Task description = An exact copy is the goal: every line from the one containing "(607, 430) = (299, 238): none -> white phone" to the end of the material below, pictures excluded.

-- -- --

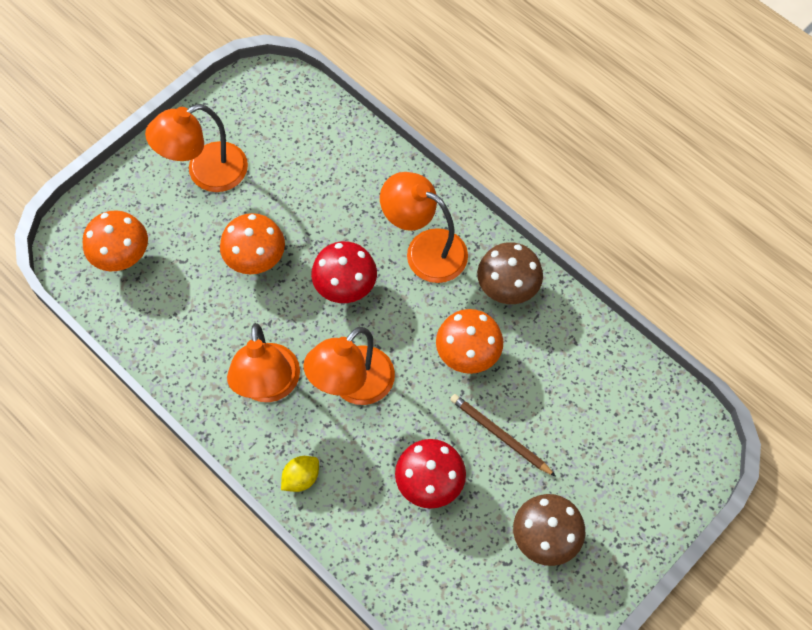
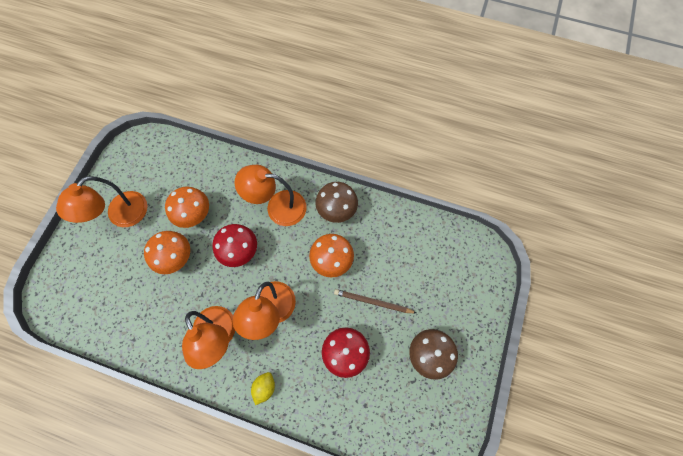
camera: 25 degrees left, 5 degrees up
(123, 258) = (88, 294): orange mushroom -> orange mushroom (195, 216)

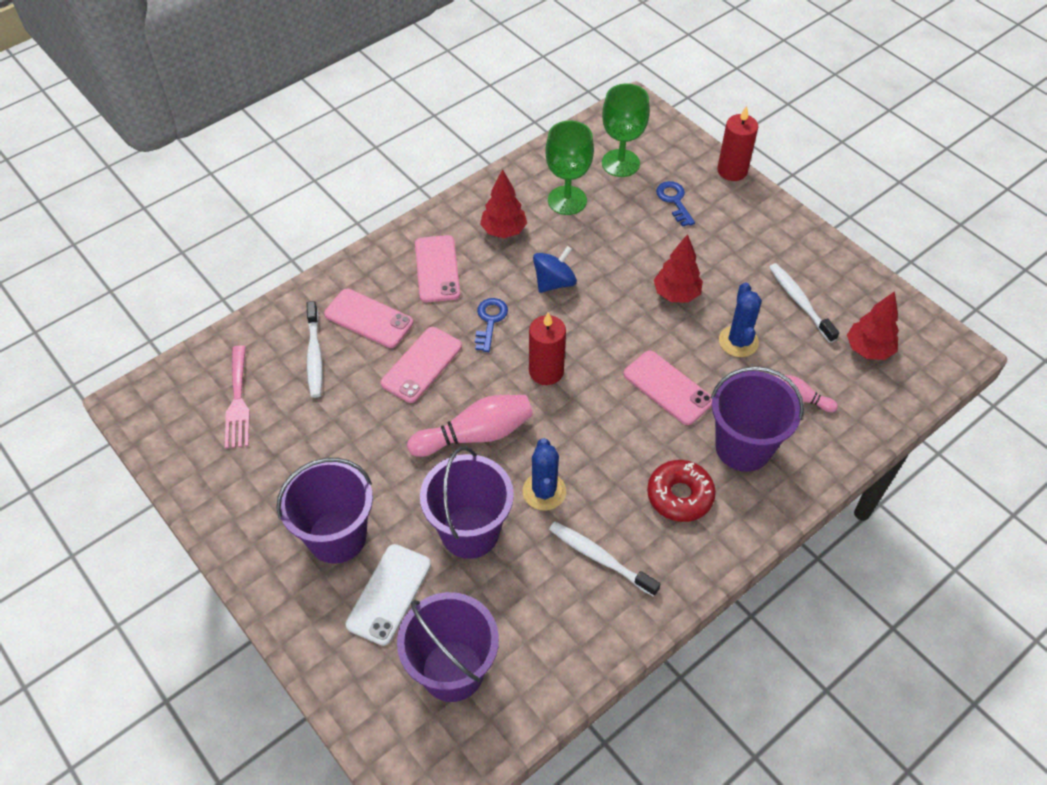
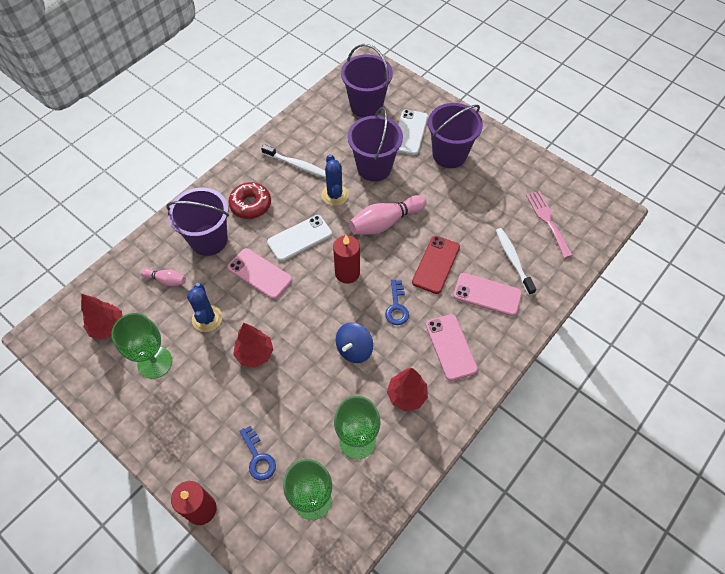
camera: 170 degrees right, 5 degrees up
(422, 365) = (436, 264): pink phone -> red phone
(607, 430) = (299, 238): none -> white phone
(799, 302) = (155, 362): white toothbrush -> green goblet

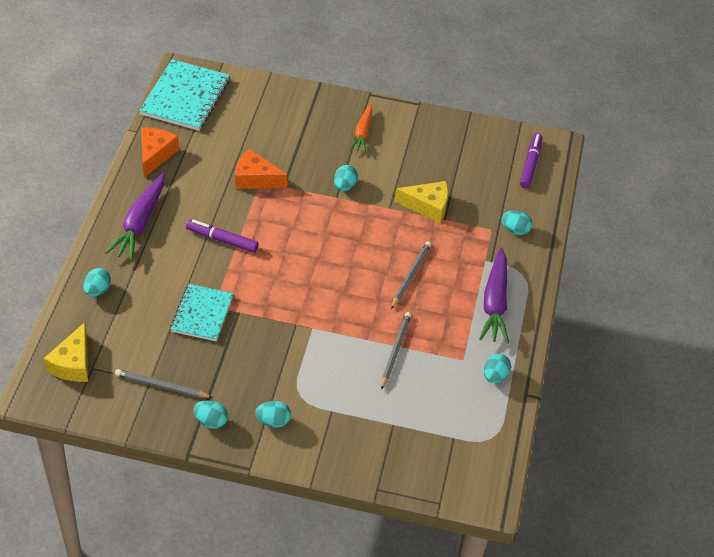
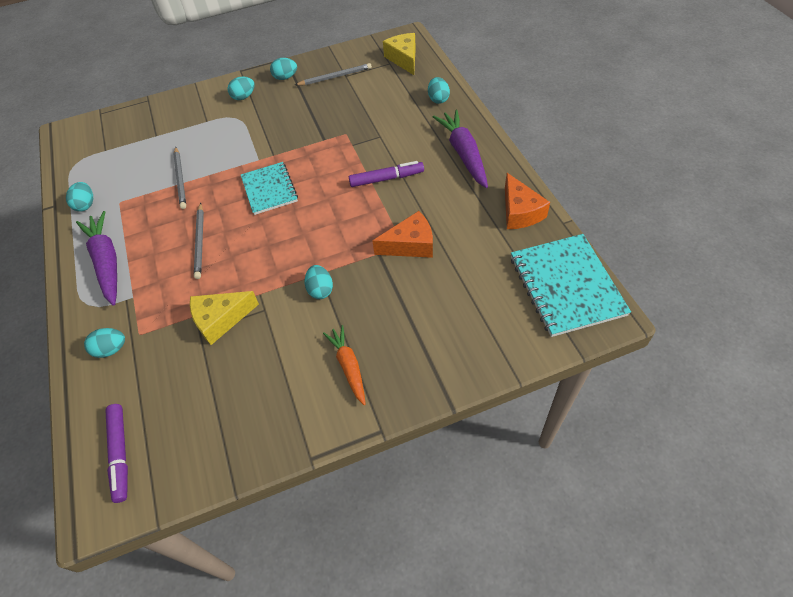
camera: 155 degrees right, 5 degrees up
(202, 314) = (349, 125): turquoise notebook -> turquoise notebook (269, 189)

-- -- --

Task answer =
(607, 430) = (299, 238): none -> white phone
(799, 302) = (155, 362): white toothbrush -> green goblet

camera: 155 degrees right, 5 degrees up
(202, 314) = (349, 125): turquoise notebook -> turquoise notebook (269, 189)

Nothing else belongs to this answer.